(Dataset records)
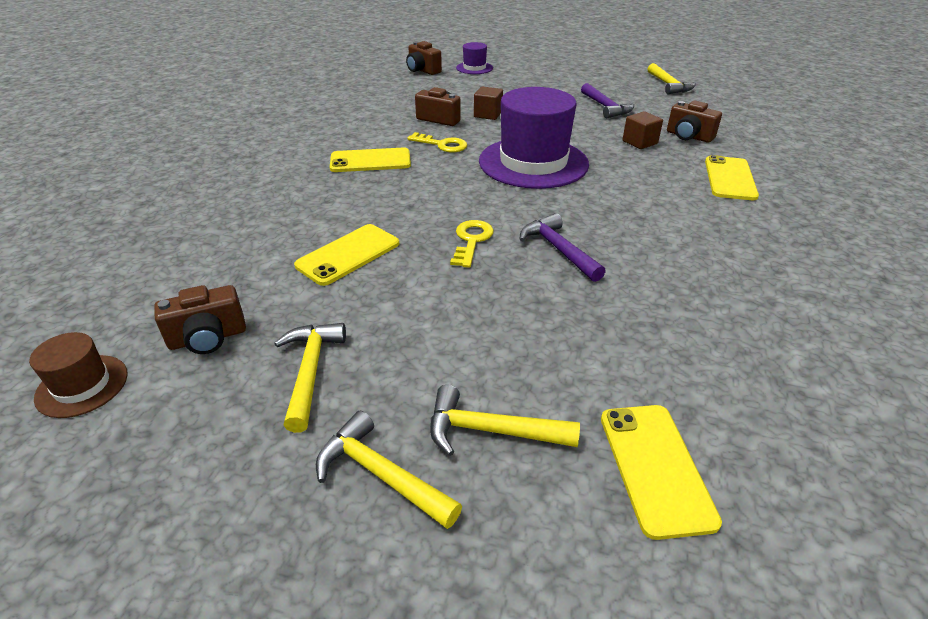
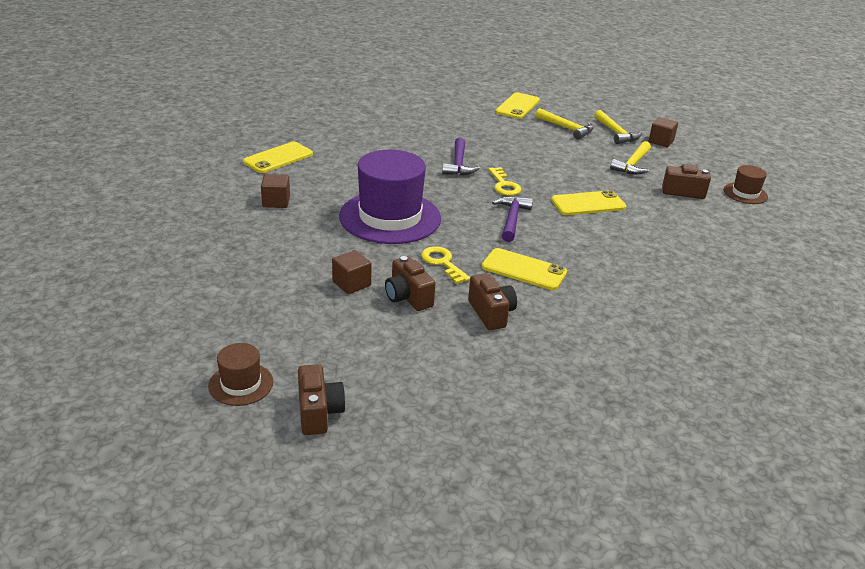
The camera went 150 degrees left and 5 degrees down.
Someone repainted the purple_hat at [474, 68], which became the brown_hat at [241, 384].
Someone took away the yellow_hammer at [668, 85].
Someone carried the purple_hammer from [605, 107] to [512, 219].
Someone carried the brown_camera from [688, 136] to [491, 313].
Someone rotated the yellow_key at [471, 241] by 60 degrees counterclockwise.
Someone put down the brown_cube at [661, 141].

(WORK INSTRUCTIONS)
Please give the records above again exactly as they stand, with no pictures.

(RESPONSE)
The camera went 150 degrees left and 5 degrees down.
Someone repainted the purple_hat at [474, 68], which became the brown_hat at [241, 384].
Someone took away the yellow_hammer at [668, 85].
Someone carried the purple_hammer from [605, 107] to [512, 219].
Someone carried the brown_camera from [688, 136] to [491, 313].
Someone rotated the yellow_key at [471, 241] by 60 degrees counterclockwise.
Someone put down the brown_cube at [661, 141].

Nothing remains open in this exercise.